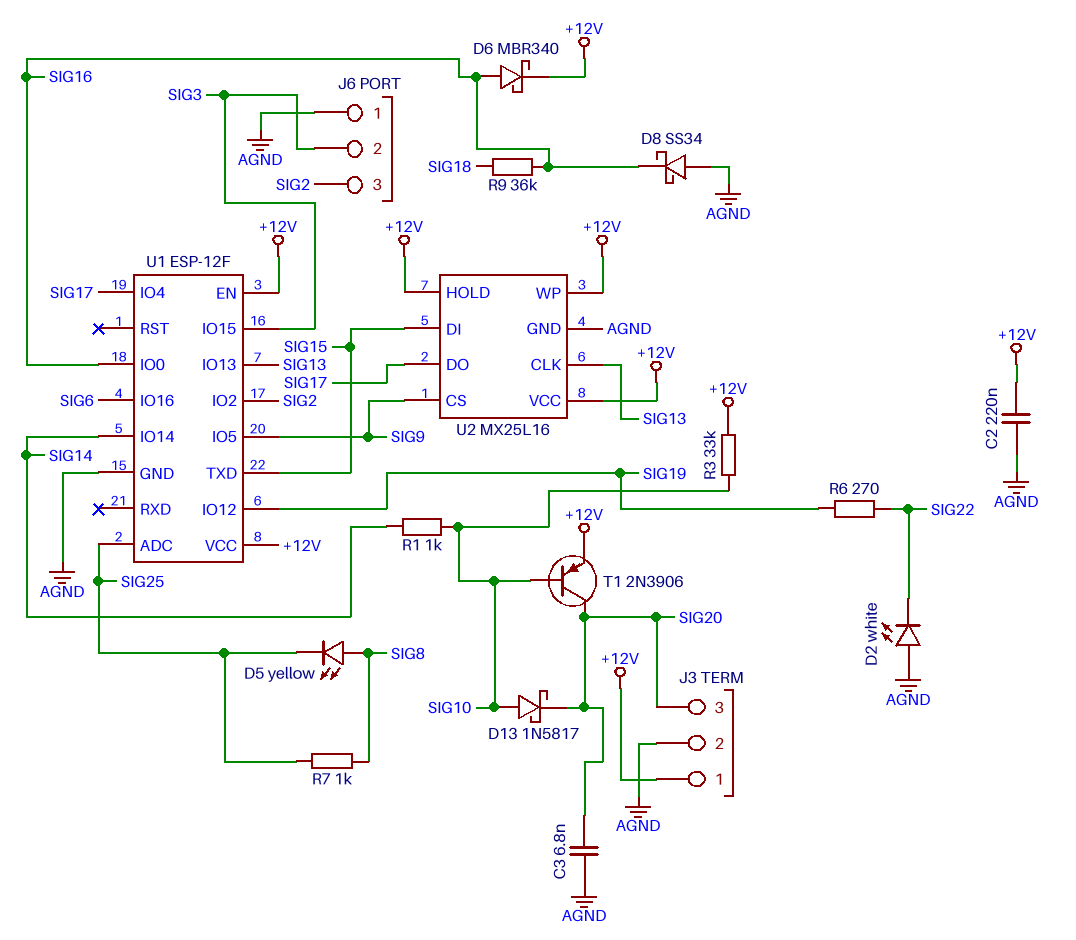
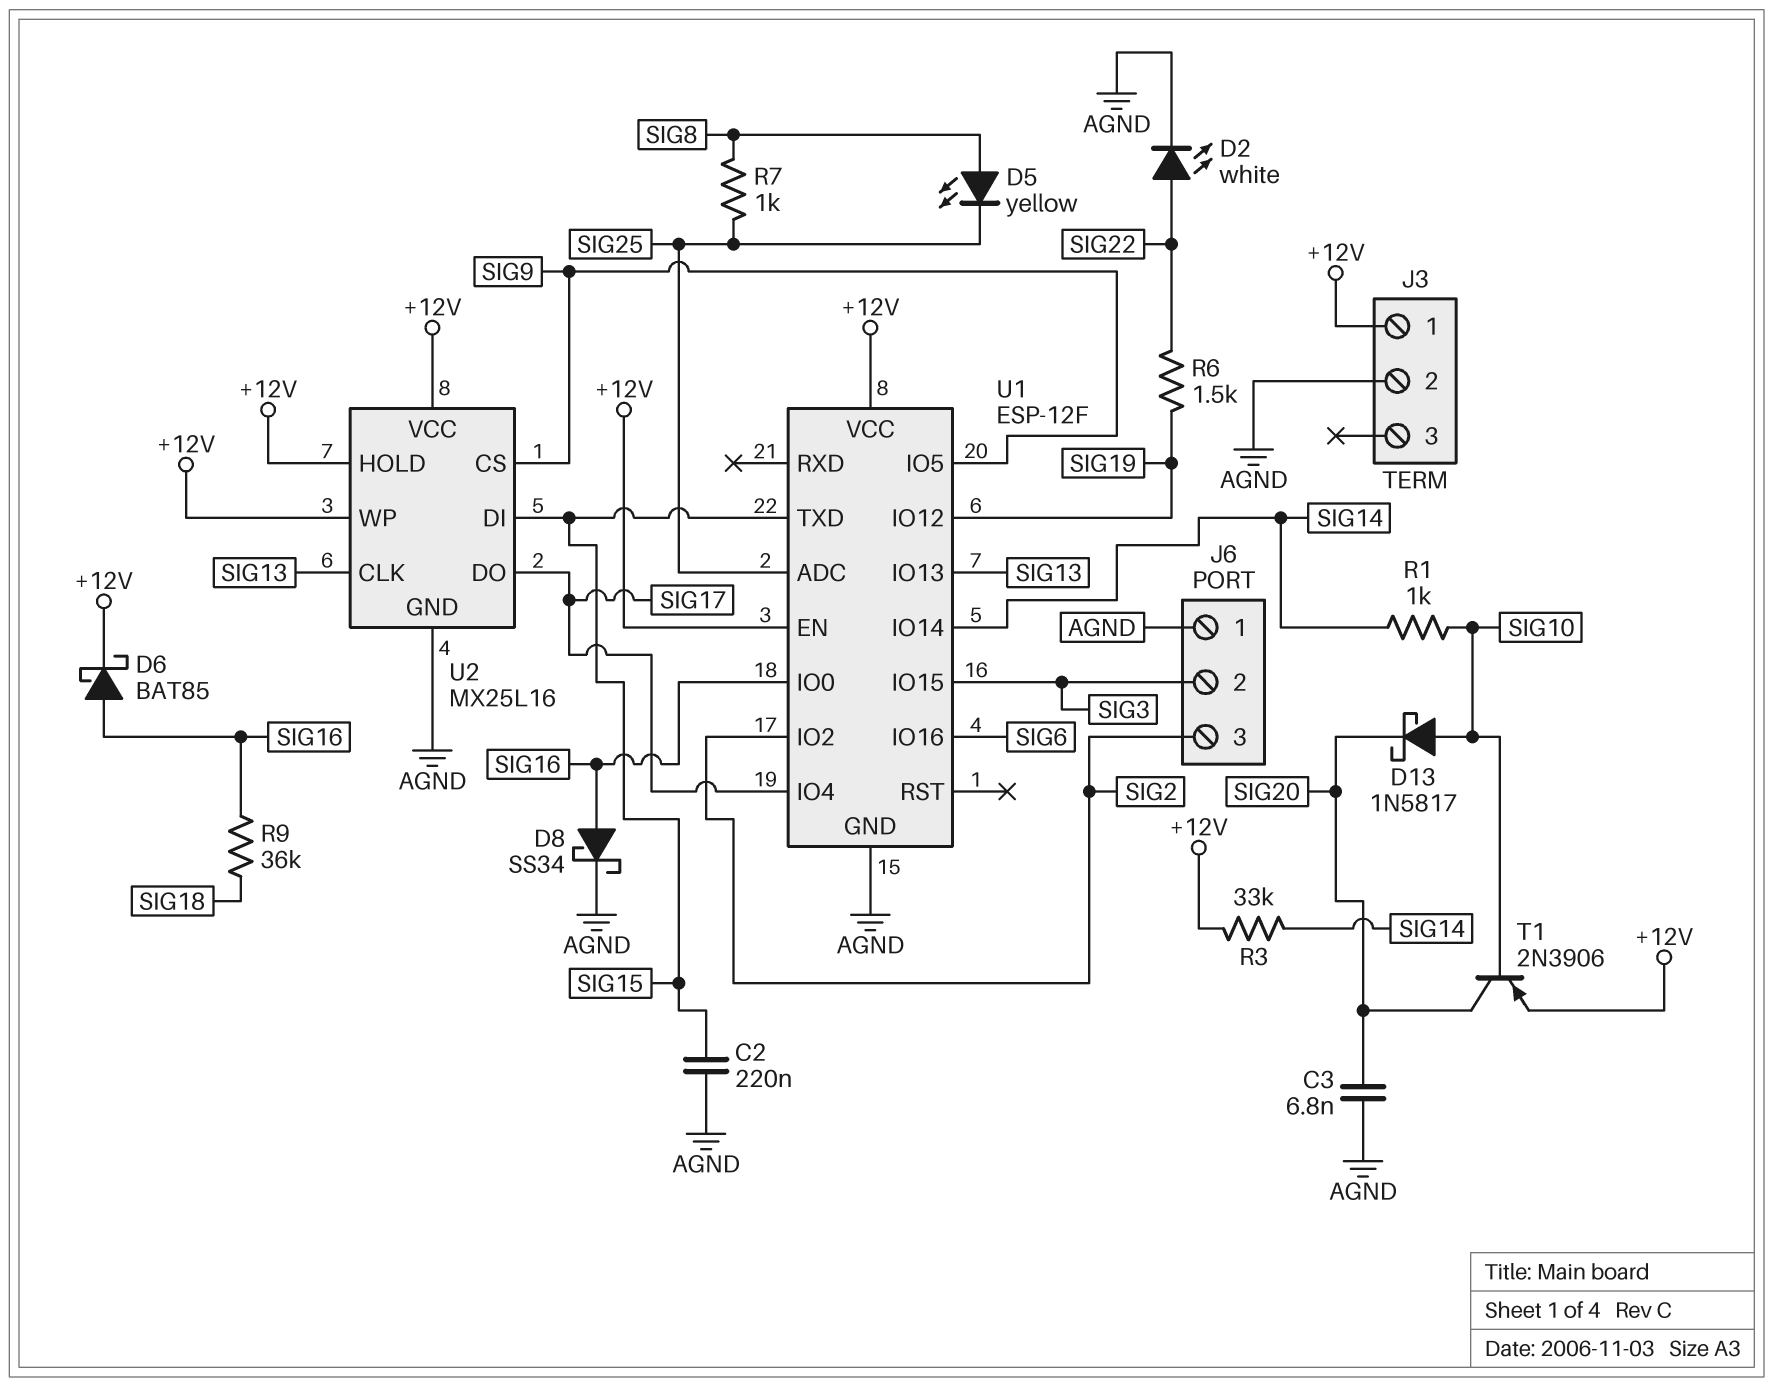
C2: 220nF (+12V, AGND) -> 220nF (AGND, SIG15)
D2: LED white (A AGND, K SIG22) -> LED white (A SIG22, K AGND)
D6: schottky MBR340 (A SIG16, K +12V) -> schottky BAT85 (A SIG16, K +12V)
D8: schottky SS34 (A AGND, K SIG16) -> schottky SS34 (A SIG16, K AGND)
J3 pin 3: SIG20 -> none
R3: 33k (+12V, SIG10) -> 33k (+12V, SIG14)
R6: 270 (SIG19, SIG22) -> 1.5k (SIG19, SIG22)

---

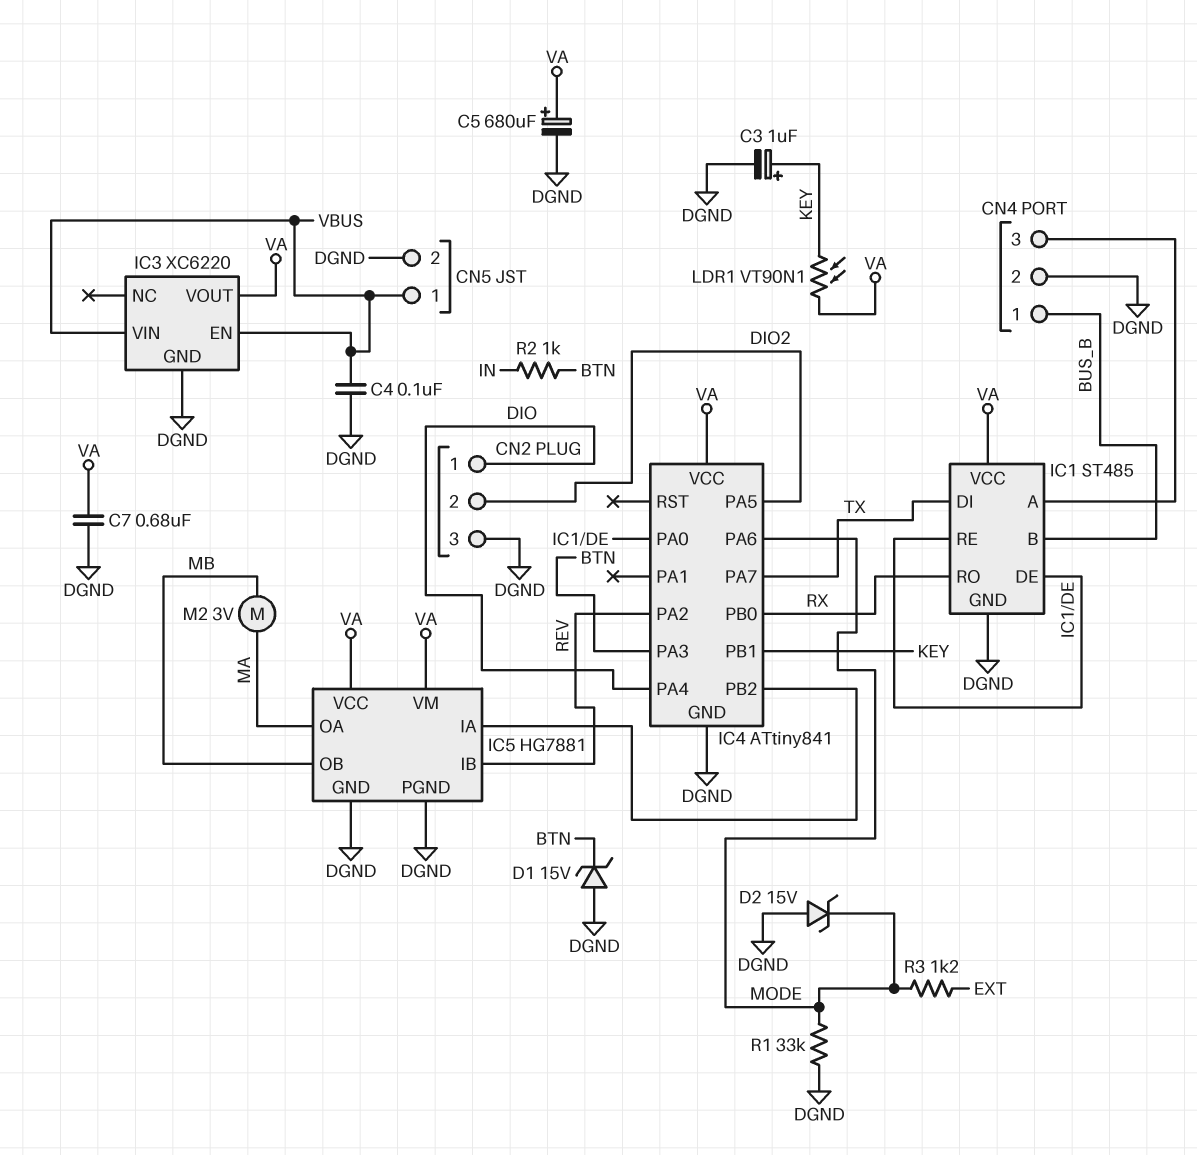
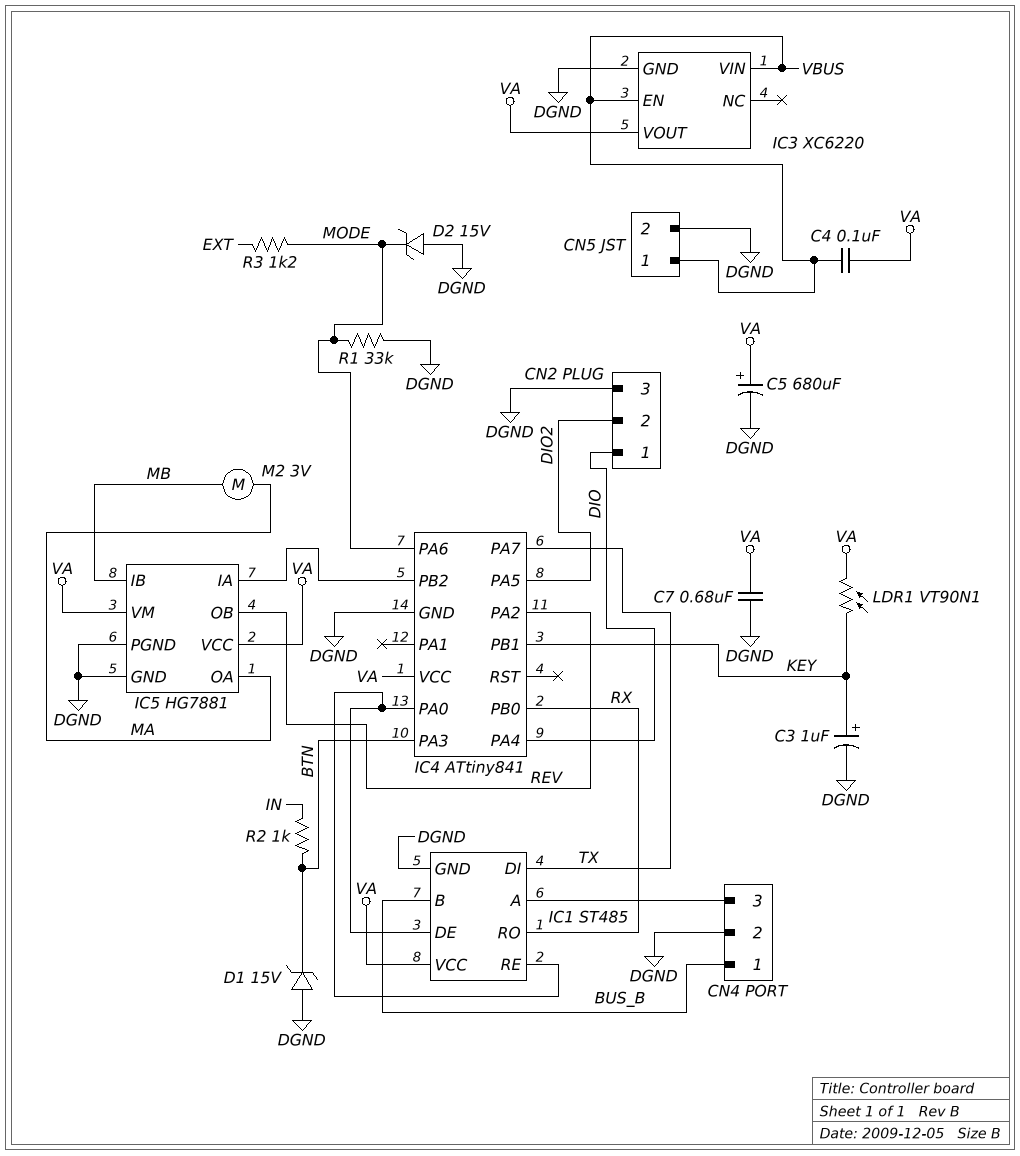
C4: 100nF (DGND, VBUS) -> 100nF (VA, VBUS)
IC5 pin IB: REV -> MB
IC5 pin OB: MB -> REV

### Exercise description
Everything from the line with "D6: schottky MBR340" through the line with "R6: 270 (SIG19, SIG22) -> 1.5k (SIG19, SIG22)" should be written out exactly as it appears above, end lines included, and nothing outside that range.

### Solution
D6: schottky MBR340 (A SIG16, K +12V) -> schottky BAT85 (A SIG16, K +12V)
D8: schottky SS34 (A AGND, K SIG16) -> schottky SS34 (A SIG16, K AGND)
J3 pin 3: SIG20 -> none
R3: 33k (+12V, SIG10) -> 33k (+12V, SIG14)
R6: 270 (SIG19, SIG22) -> 1.5k (SIG19, SIG22)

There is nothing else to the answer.